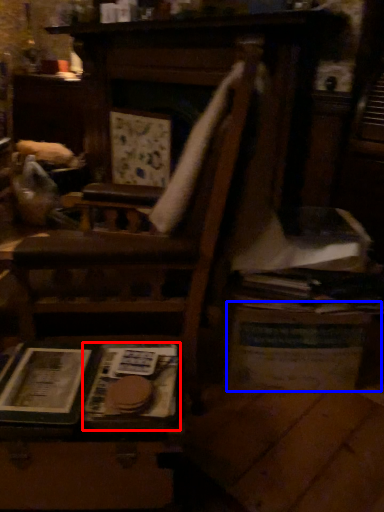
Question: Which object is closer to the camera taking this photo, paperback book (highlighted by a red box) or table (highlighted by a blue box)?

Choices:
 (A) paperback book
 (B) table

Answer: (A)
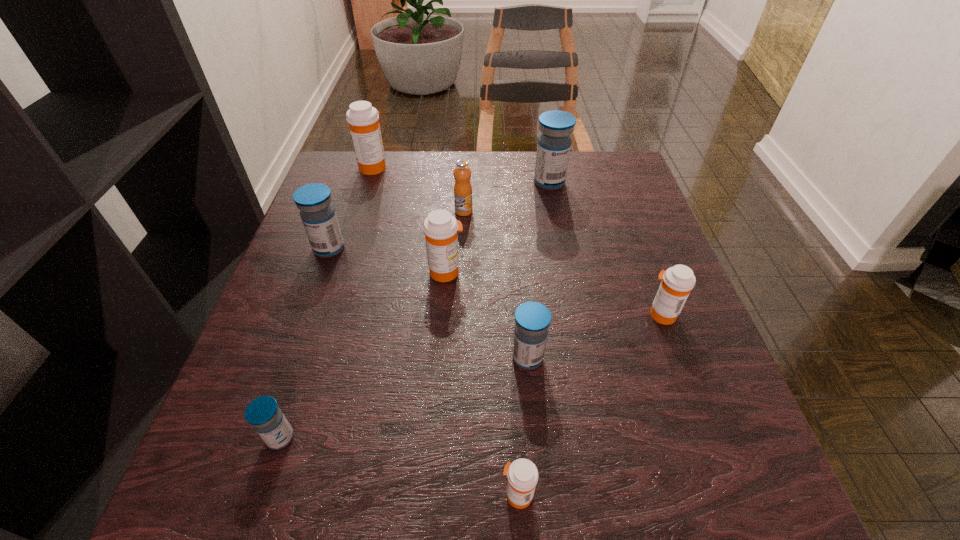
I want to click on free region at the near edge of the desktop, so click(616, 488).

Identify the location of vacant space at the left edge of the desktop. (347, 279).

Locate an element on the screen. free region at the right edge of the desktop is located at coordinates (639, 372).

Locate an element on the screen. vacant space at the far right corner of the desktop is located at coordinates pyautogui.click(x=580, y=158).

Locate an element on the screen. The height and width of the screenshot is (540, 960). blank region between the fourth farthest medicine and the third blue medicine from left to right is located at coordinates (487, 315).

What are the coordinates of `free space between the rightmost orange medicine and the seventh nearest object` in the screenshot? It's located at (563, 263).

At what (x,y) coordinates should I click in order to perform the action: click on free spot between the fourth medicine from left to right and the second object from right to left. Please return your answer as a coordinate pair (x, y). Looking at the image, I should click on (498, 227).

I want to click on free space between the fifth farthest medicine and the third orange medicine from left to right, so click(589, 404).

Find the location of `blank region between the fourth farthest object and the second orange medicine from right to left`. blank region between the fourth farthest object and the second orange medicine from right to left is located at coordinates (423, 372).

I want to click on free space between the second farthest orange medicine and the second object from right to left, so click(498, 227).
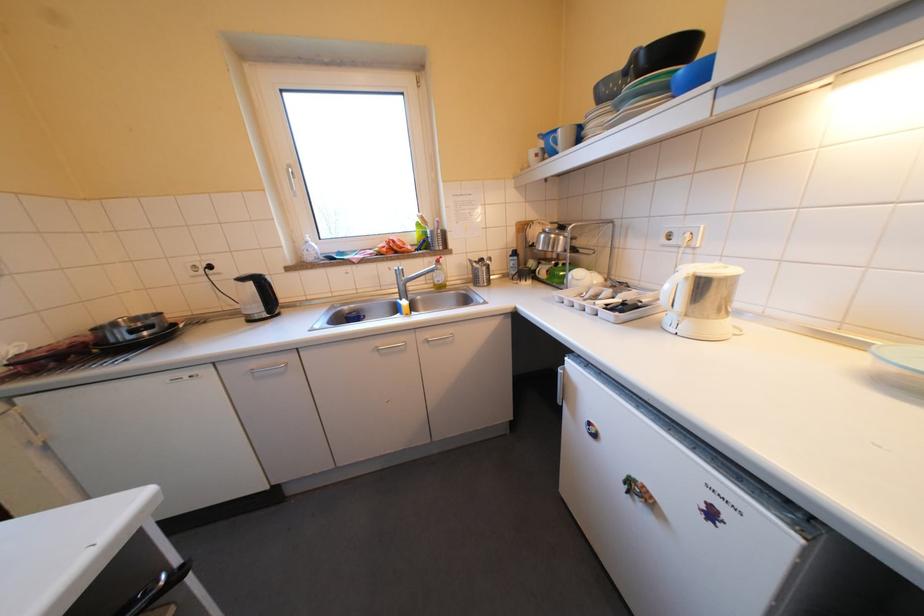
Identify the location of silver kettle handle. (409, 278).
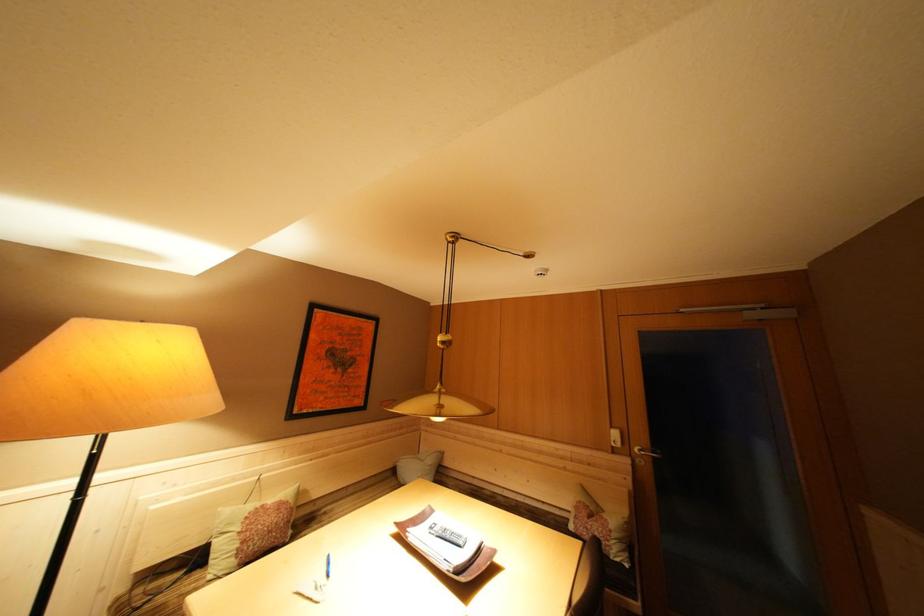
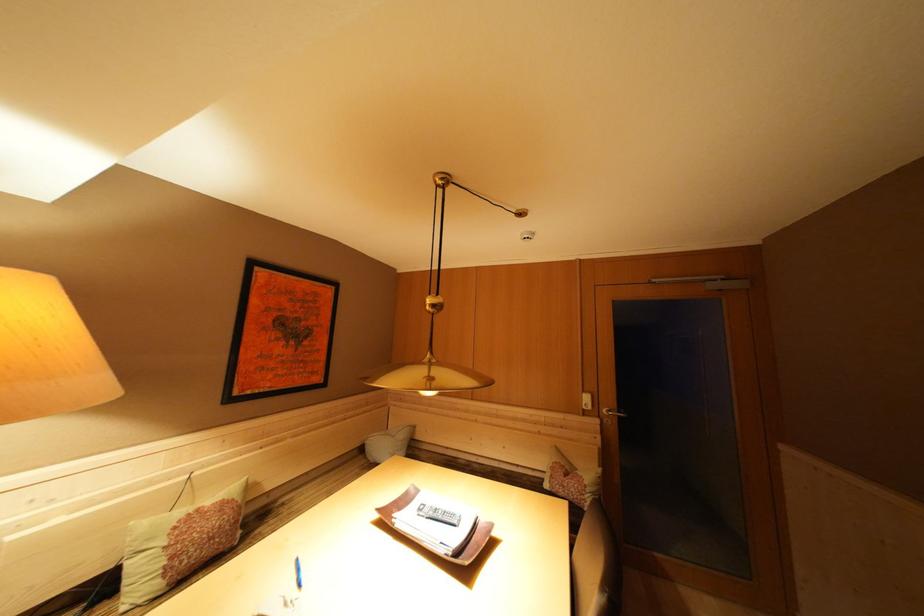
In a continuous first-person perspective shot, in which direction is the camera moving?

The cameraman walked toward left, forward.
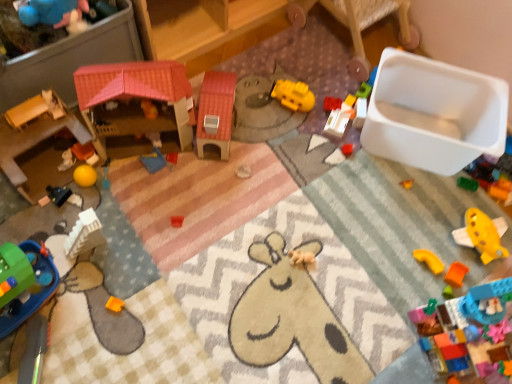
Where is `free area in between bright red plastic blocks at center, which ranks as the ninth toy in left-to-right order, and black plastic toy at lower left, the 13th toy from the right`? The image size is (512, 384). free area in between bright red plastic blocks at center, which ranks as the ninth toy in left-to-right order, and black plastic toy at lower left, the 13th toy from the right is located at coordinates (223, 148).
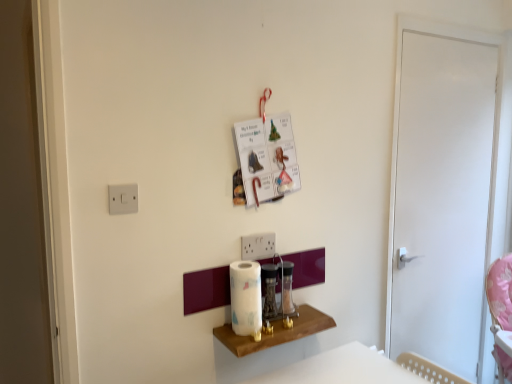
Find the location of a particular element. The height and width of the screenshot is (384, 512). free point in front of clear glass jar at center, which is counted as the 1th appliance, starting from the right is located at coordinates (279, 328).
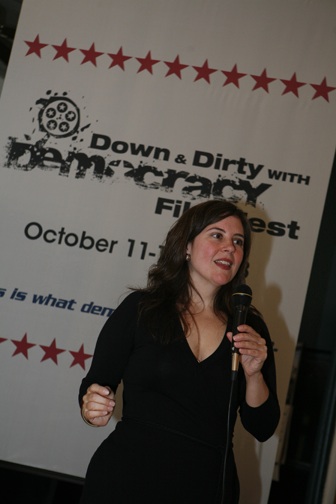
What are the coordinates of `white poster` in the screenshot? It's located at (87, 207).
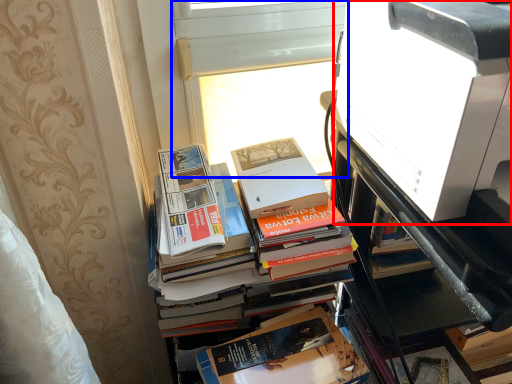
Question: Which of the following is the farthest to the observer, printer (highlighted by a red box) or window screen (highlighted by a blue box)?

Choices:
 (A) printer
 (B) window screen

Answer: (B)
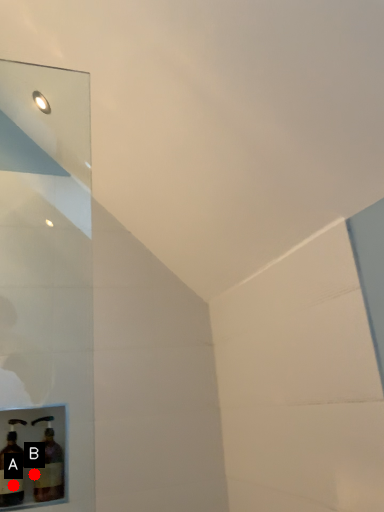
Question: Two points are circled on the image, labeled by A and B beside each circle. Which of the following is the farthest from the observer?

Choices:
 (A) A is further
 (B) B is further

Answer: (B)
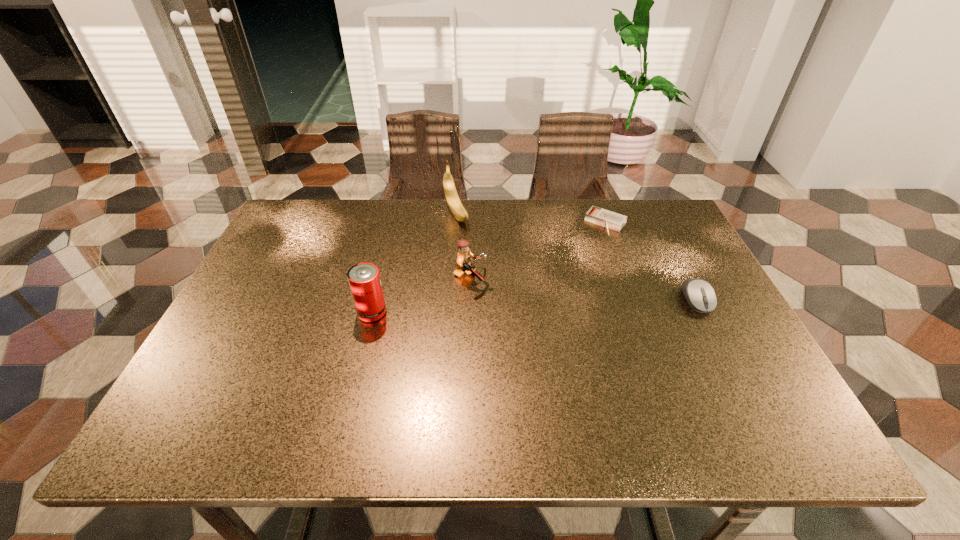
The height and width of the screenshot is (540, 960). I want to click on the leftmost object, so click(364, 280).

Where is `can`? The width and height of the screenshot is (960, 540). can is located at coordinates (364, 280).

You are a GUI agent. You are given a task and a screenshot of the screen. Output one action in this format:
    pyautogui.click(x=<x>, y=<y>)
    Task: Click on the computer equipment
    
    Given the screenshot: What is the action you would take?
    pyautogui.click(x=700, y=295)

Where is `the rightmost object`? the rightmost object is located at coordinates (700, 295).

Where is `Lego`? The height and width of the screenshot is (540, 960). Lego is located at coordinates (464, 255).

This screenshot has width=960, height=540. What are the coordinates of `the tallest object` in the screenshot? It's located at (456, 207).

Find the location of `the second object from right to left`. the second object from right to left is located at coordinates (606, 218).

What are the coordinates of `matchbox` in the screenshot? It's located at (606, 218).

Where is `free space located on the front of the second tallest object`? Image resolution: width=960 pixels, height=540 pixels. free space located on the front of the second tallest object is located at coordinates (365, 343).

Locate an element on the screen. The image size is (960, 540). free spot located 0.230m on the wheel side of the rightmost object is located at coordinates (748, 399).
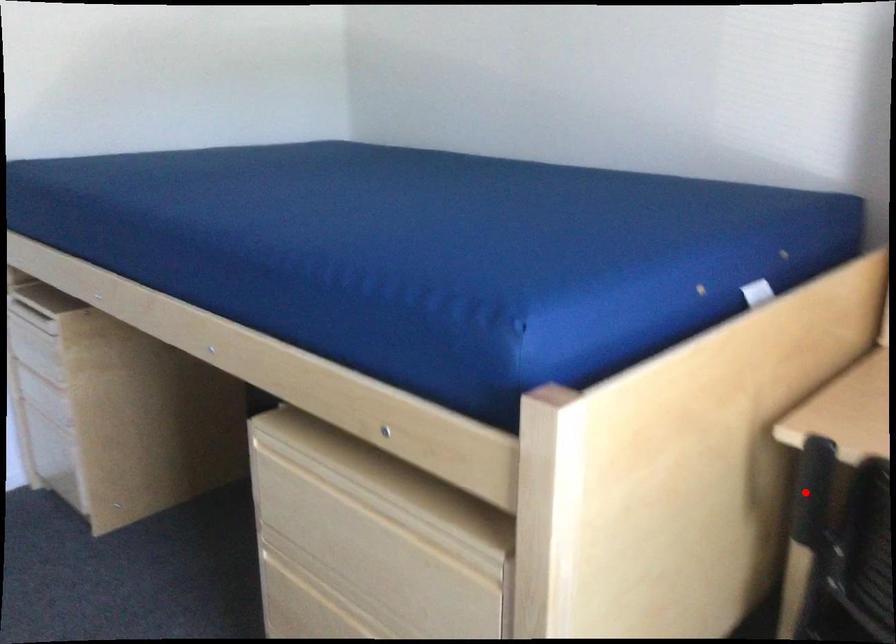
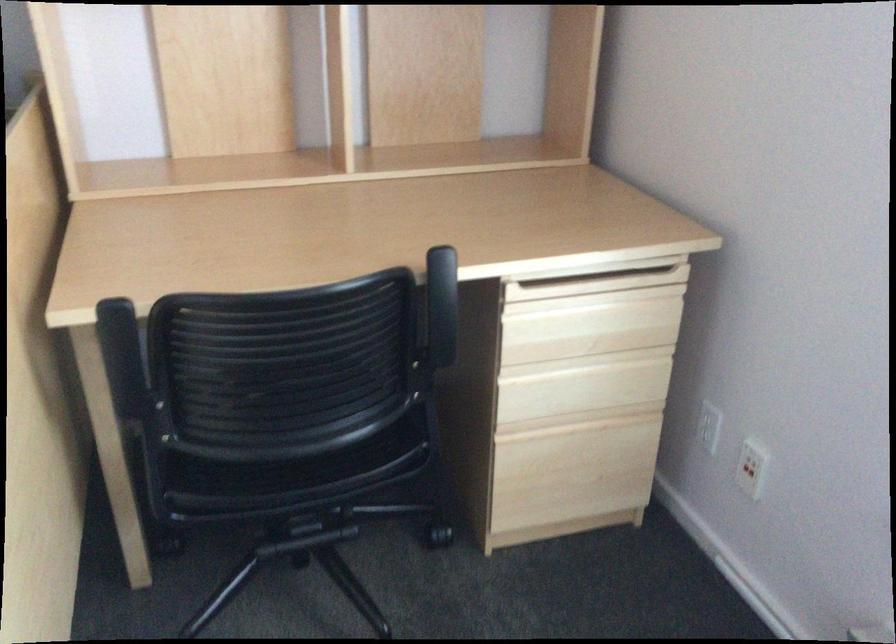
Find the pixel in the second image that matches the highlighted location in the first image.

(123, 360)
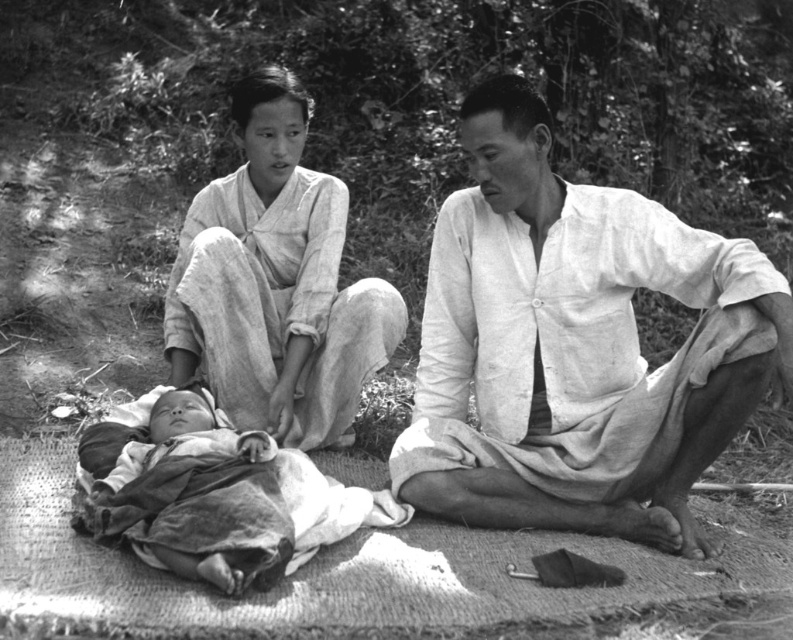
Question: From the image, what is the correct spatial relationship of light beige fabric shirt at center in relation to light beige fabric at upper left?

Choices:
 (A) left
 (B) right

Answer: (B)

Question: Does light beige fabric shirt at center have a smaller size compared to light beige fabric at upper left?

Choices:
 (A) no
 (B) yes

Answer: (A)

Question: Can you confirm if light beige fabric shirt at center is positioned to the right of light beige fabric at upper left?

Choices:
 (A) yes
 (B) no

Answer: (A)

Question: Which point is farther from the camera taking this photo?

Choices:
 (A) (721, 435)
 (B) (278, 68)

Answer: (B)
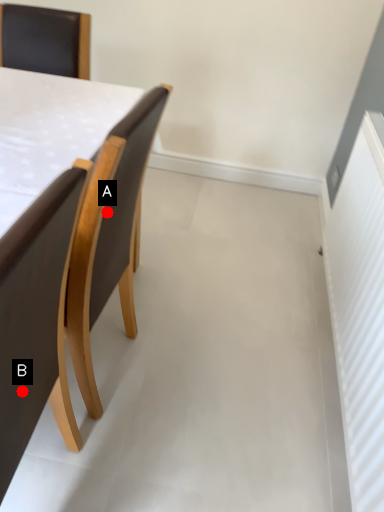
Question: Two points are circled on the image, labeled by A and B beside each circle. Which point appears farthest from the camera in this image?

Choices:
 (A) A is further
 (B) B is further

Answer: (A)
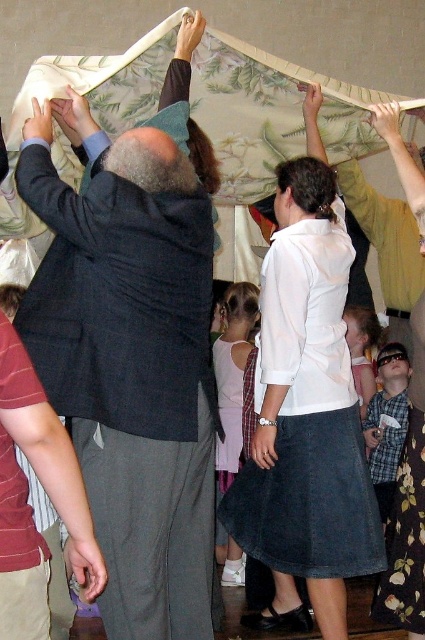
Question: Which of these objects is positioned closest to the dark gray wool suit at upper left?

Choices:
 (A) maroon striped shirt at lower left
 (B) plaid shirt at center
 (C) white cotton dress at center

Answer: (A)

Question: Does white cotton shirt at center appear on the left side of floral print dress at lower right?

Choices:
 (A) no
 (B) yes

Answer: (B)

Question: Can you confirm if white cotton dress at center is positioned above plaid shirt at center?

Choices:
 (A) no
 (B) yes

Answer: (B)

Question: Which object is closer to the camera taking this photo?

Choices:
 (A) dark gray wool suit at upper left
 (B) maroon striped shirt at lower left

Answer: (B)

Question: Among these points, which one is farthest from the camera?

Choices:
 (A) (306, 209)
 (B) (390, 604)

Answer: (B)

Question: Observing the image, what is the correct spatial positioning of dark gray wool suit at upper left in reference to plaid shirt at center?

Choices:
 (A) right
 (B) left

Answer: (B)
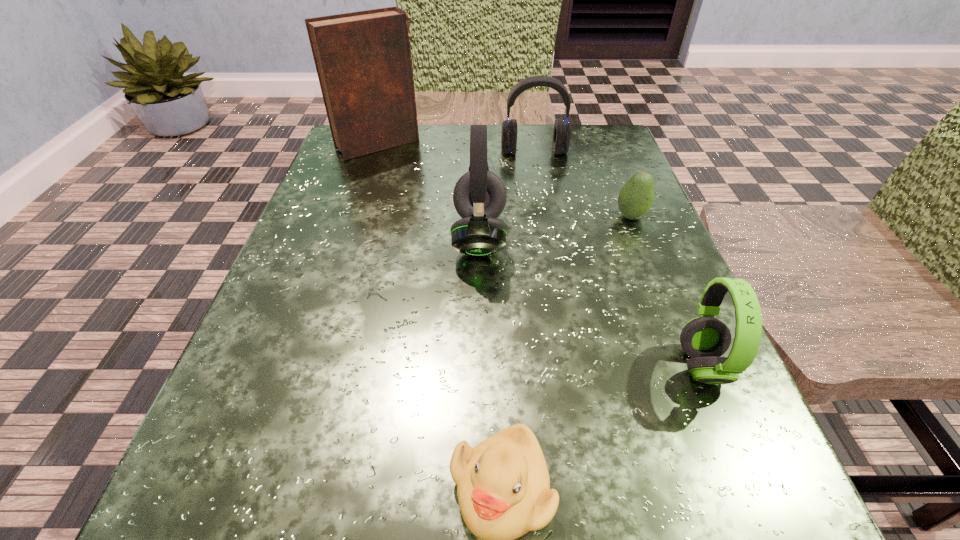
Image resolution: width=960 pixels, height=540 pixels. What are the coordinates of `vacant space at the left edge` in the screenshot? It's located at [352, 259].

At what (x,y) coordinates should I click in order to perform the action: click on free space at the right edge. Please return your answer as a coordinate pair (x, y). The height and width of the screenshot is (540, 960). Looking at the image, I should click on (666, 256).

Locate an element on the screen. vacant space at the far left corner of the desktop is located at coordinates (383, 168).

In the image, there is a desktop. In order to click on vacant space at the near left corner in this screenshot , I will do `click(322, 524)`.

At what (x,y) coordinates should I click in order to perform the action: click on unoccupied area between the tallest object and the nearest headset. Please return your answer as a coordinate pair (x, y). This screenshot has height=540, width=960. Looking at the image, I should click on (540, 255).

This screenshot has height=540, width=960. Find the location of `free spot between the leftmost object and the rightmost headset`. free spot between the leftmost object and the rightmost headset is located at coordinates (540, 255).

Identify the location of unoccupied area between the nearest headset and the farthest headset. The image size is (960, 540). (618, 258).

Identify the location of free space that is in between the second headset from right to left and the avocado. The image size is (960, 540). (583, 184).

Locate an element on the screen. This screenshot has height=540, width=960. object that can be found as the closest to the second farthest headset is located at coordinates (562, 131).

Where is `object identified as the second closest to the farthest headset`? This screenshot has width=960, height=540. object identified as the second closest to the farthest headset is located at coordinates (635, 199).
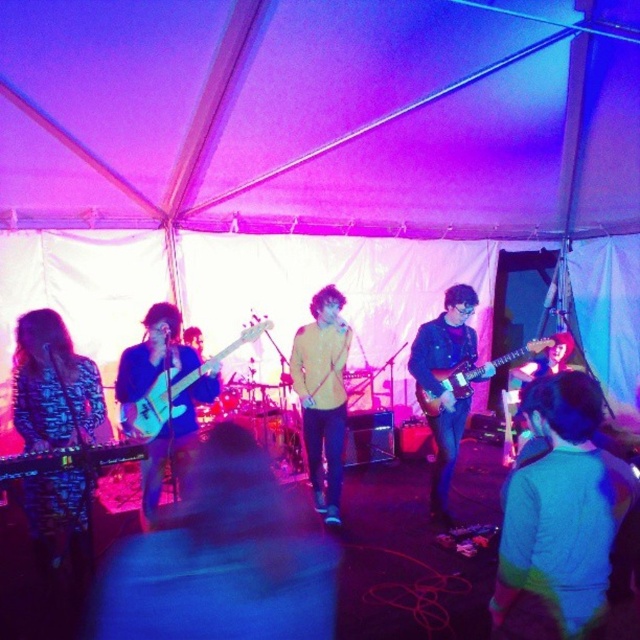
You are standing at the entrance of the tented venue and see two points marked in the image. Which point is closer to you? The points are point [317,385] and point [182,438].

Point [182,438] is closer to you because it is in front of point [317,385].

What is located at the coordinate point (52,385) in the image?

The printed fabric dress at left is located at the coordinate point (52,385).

________________________________________

**AIM**. Reproduce verbatim the part of the data that opens with the line containing "on (666, 256)." and closes with the line containing "In the image, there", including both of those lines.

**TASK RESULT**.
At what (x,y) coordinates should I click in order to perform the action: click on free space at the right edge. Please return your answer as a coordinate pair (x, y). The height and width of the screenshot is (540, 960). Looking at the image, I should click on (666, 256).

Locate an element on the screen. vacant space at the far left corner of the desktop is located at coordinates (383, 168).

In the image, there is a desktop. In order to click on vacant space at the near left corner in this screenshot , I will do `click(322, 524)`.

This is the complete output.